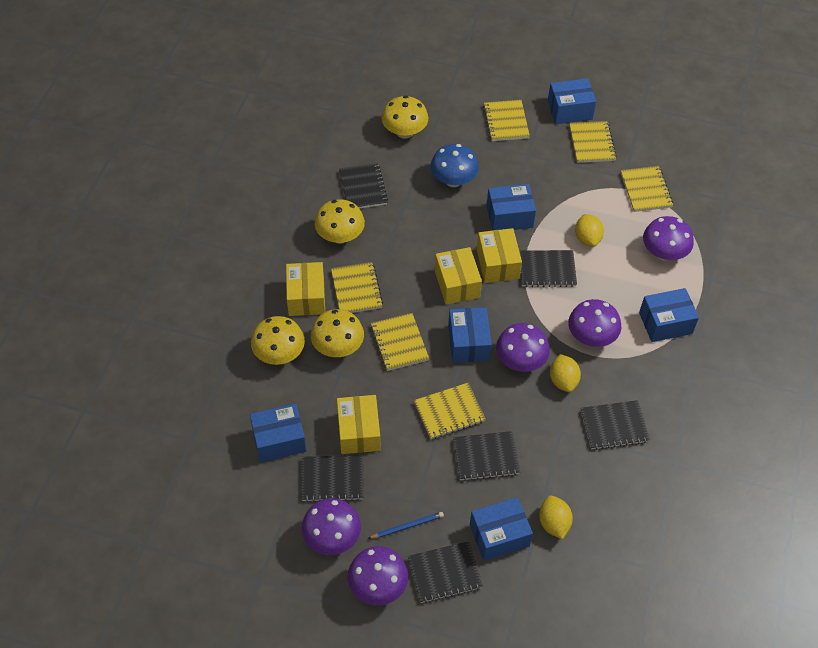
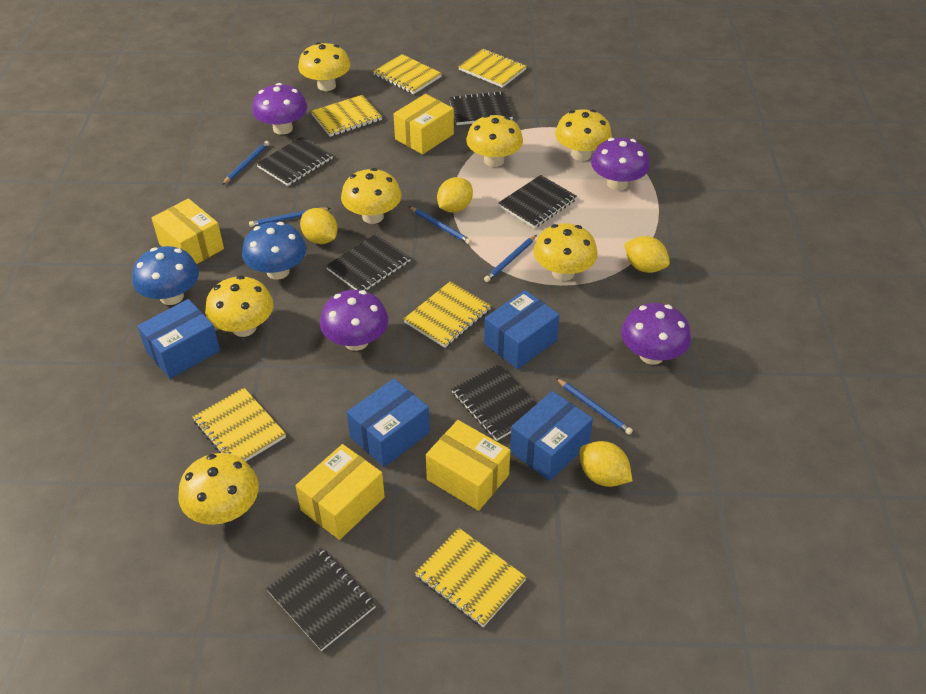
blue box: 6 -> 4
blue mushroom: 1 -> 2
blue pencil: 1 -> 5
purple mushroom: 5 -> 4
yellow lemon: 3 -> 4
yellow mushroom: 4 -> 7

- _TASK DESCRIPTION_
Should a record include a picture, omit it from your copy and return the rest unchanged.

- _TASK OUTPUT_
blue box: 6 -> 4
blue mushroom: 1 -> 2
blue pencil: 1 -> 5
purple mushroom: 5 -> 4
yellow lemon: 3 -> 4
yellow mushroom: 4 -> 7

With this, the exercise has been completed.